▶ _What you will do_
Please set down exactly the lines of the listing below from the line containing "FAN1 pin VCC: 3V3 -> GND" through the line containing "PIR pin OUT: D4 -> D7", both lines included, leaving out all other lines.

▶ _The data_

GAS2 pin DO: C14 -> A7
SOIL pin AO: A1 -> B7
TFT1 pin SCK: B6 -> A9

---

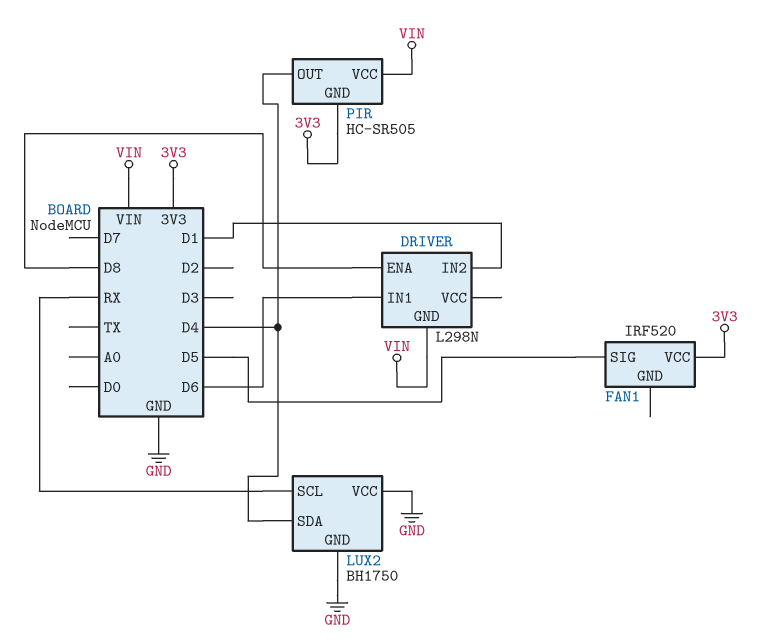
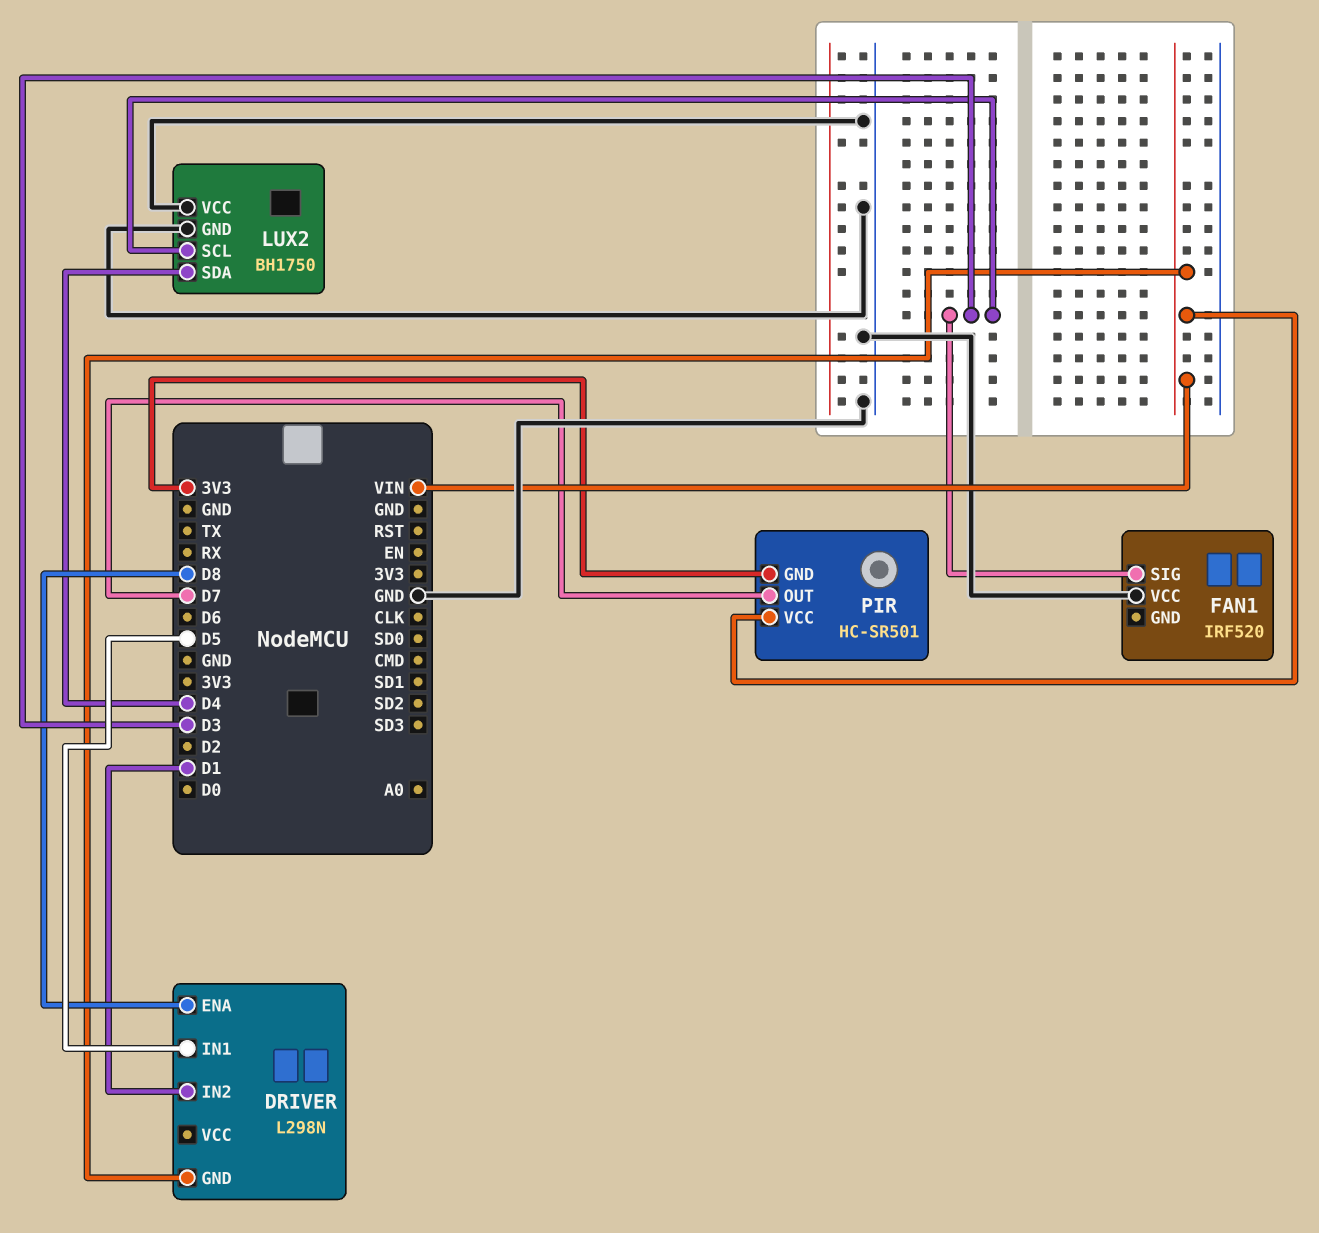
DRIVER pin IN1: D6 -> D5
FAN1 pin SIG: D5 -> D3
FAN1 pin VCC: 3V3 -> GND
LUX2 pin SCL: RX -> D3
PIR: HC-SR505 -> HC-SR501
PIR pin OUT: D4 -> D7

▶ _Exercise output_
FAN1 pin VCC: 3V3 -> GND
LUX2 pin SCL: RX -> D3
PIR: HC-SR505 -> HC-SR501
PIR pin OUT: D4 -> D7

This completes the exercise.